WORK TO COMPLETE
Only the pictures are to be left out; write out the rest of the data exactly.

Change detection data
....
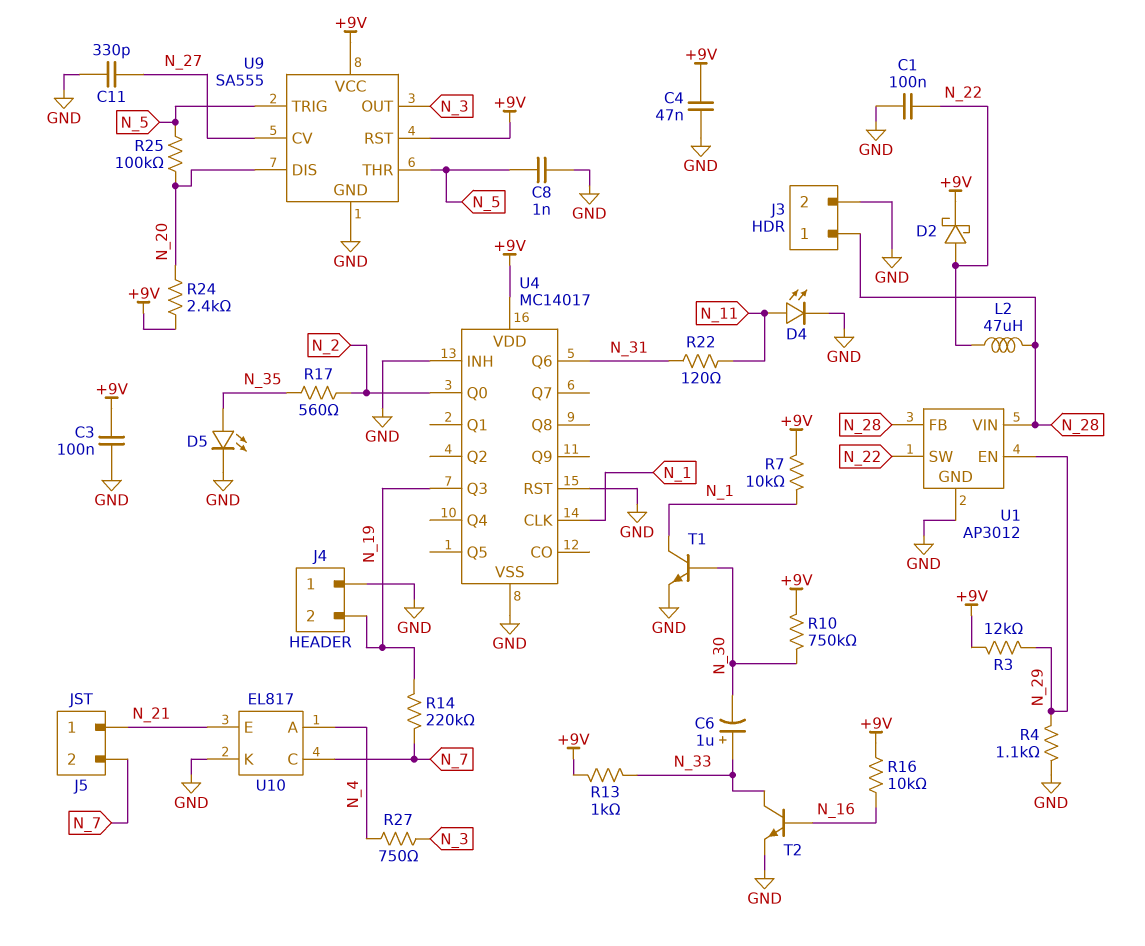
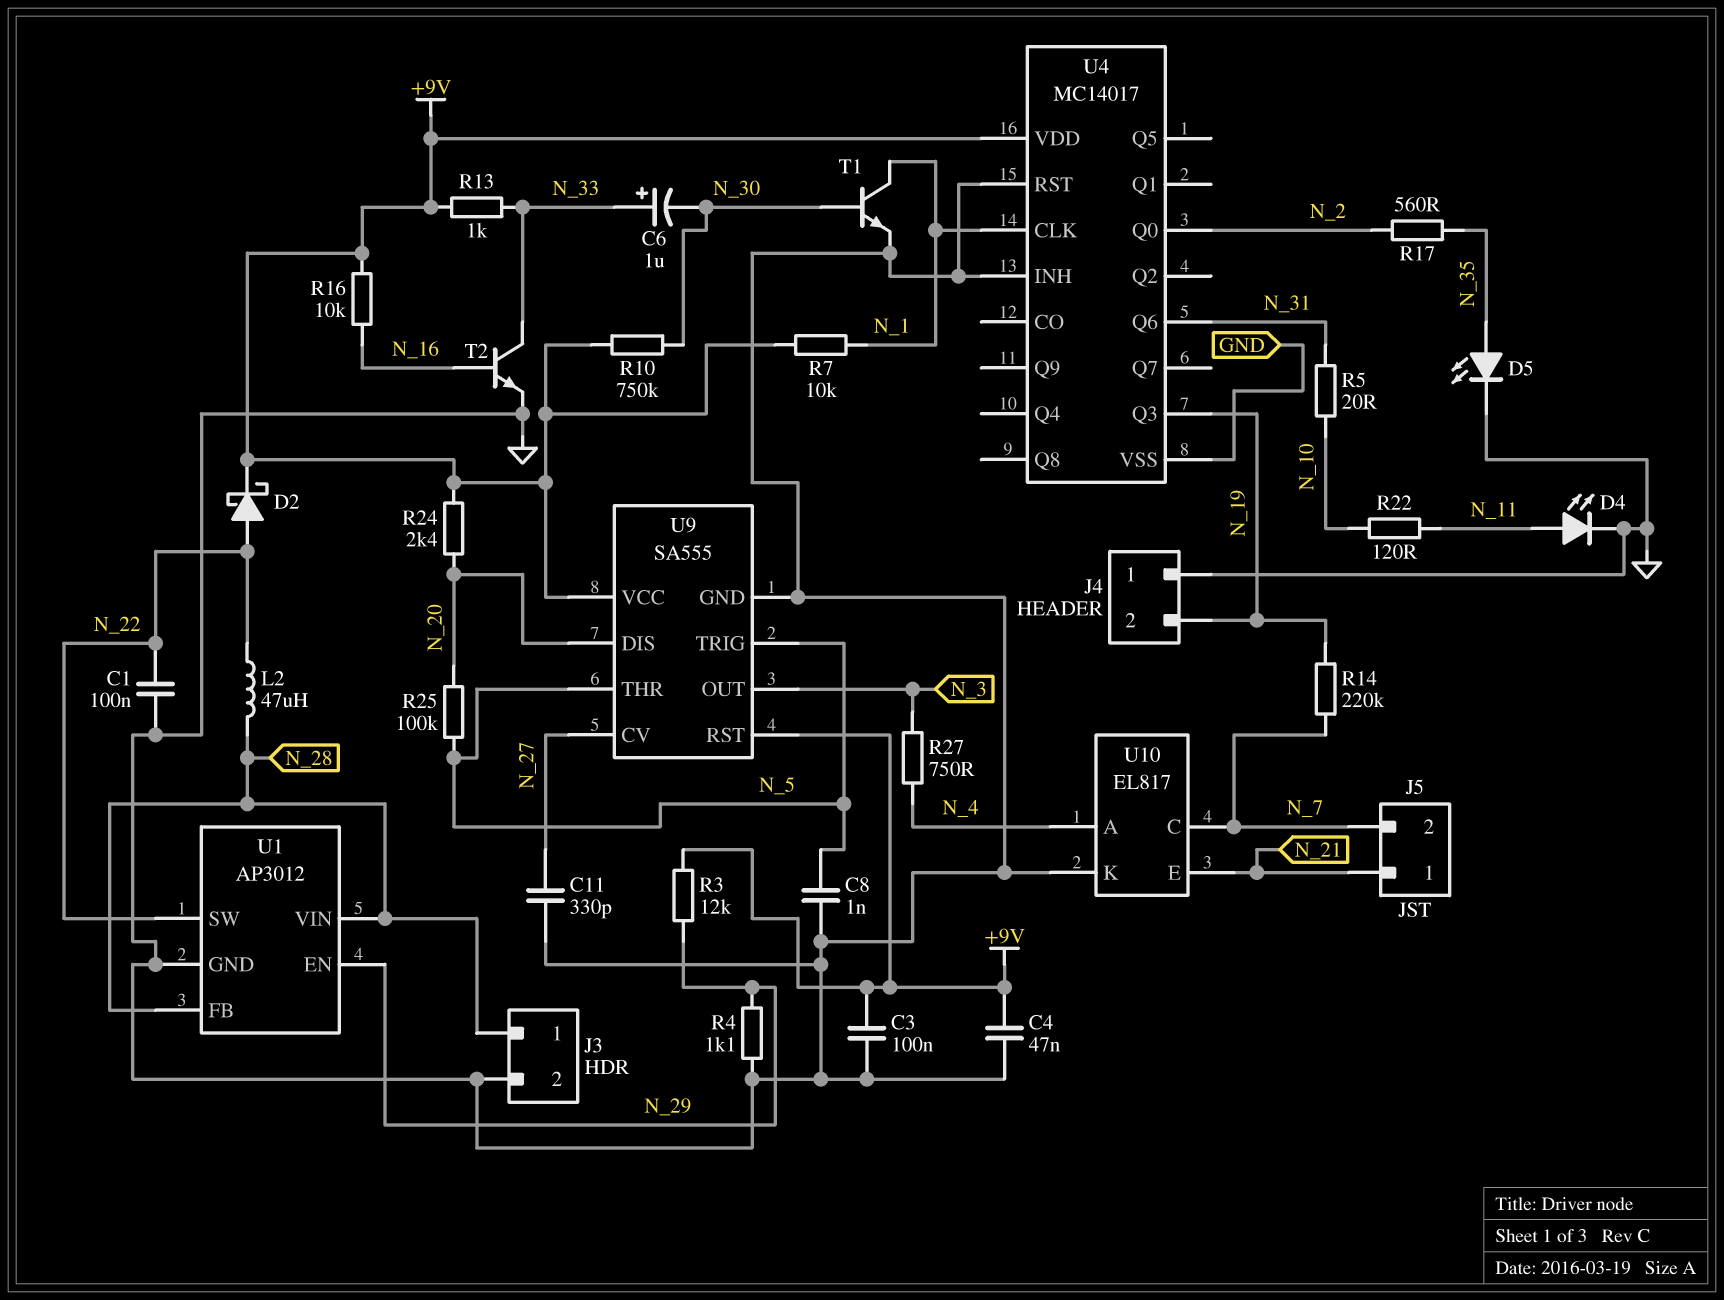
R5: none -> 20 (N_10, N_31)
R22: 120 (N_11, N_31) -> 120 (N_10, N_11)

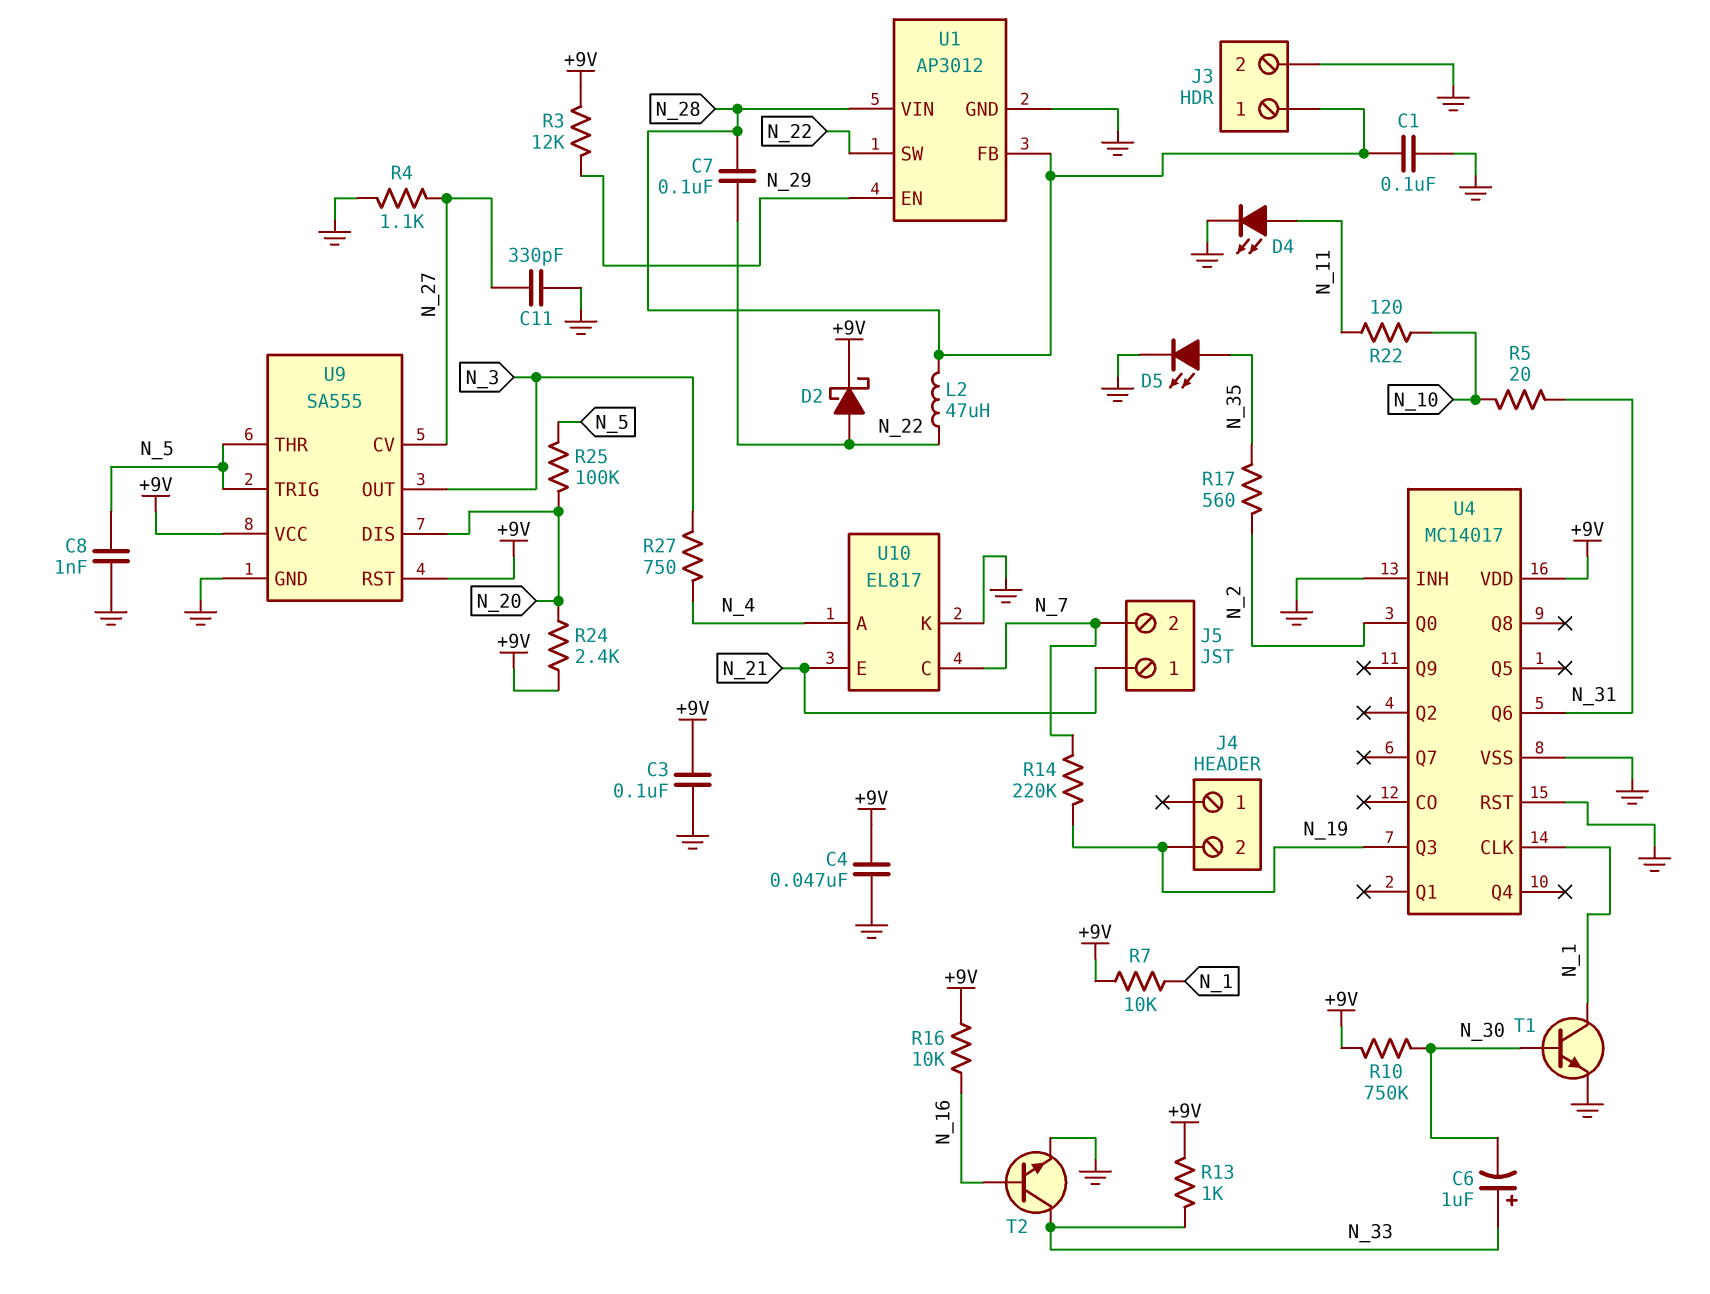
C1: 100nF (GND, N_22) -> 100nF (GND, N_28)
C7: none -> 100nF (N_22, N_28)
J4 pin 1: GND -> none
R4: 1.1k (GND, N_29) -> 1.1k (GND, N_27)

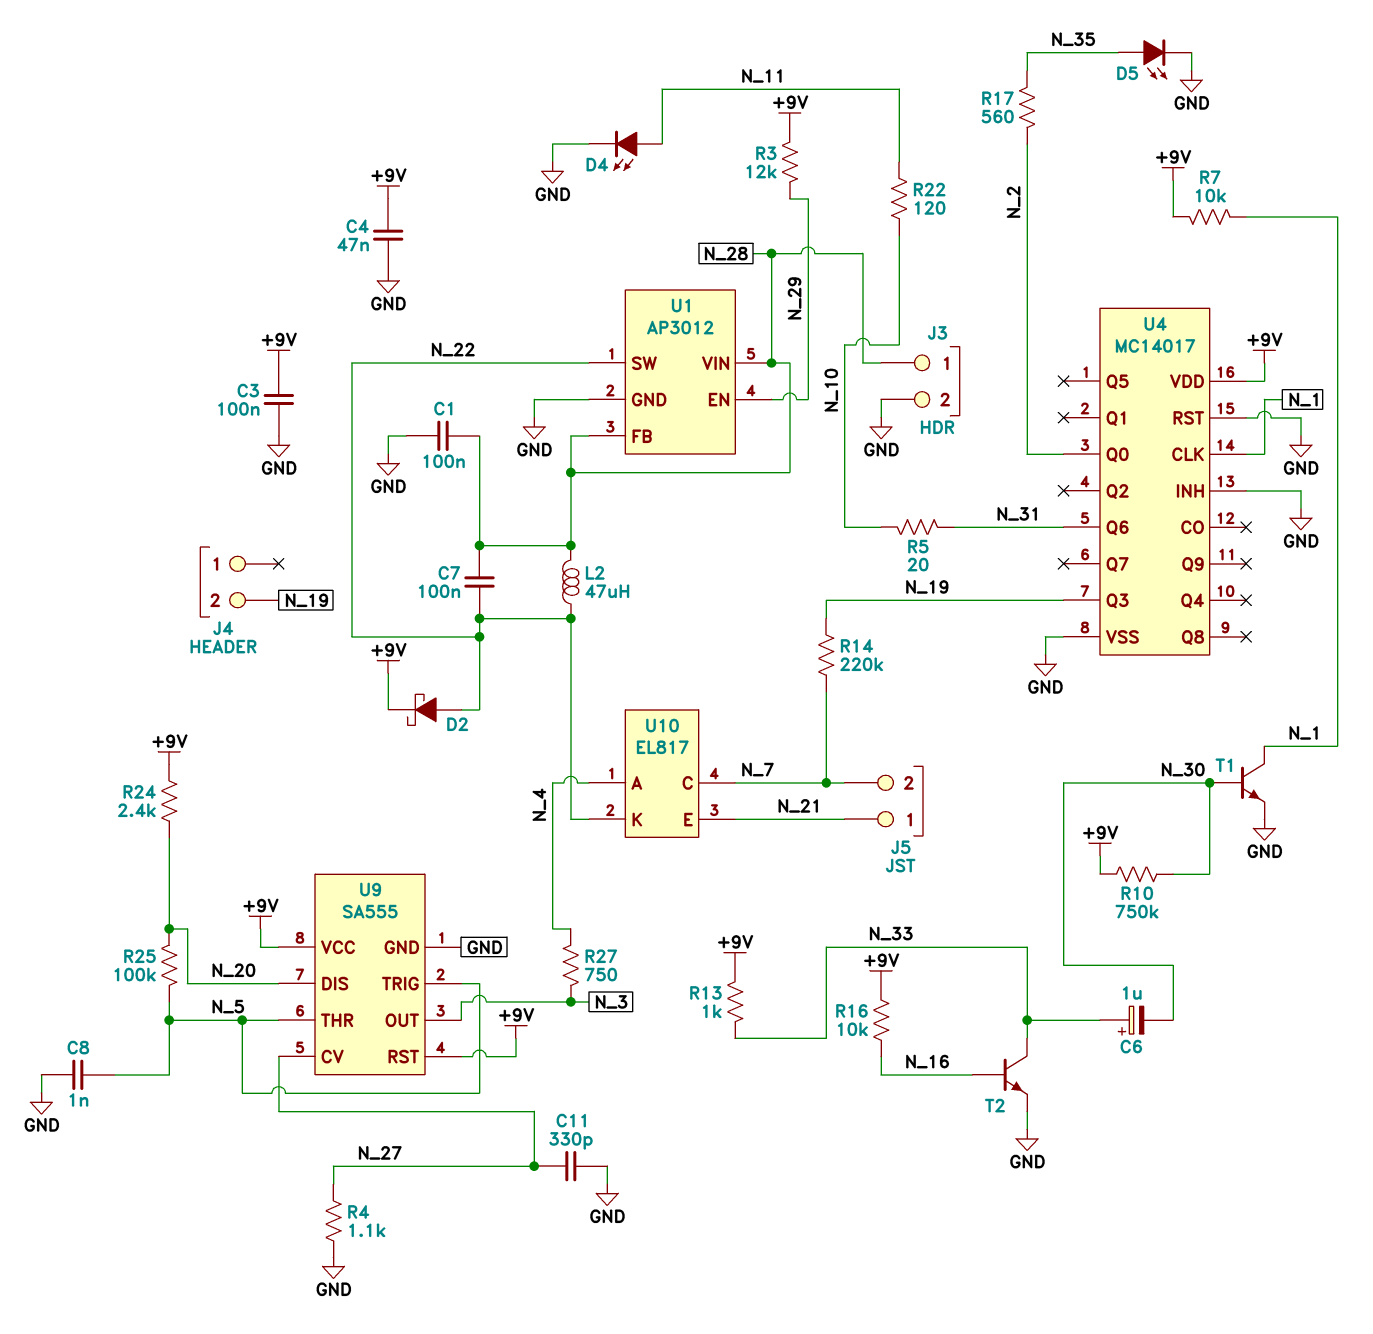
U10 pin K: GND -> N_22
....
SOLVED EXERCISE
R5: none -> 20 (N_10, N_31)
R22: 120 (N_11, N_31) -> 120 (N_10, N_11)

C1: 100nF (GND, N_22) -> 100nF (GND, N_28)
C7: none -> 100nF (N_22, N_28)
J4 pin 1: GND -> none
R4: 1.1k (GND, N_29) -> 1.1k (GND, N_27)

U10 pin K: GND -> N_22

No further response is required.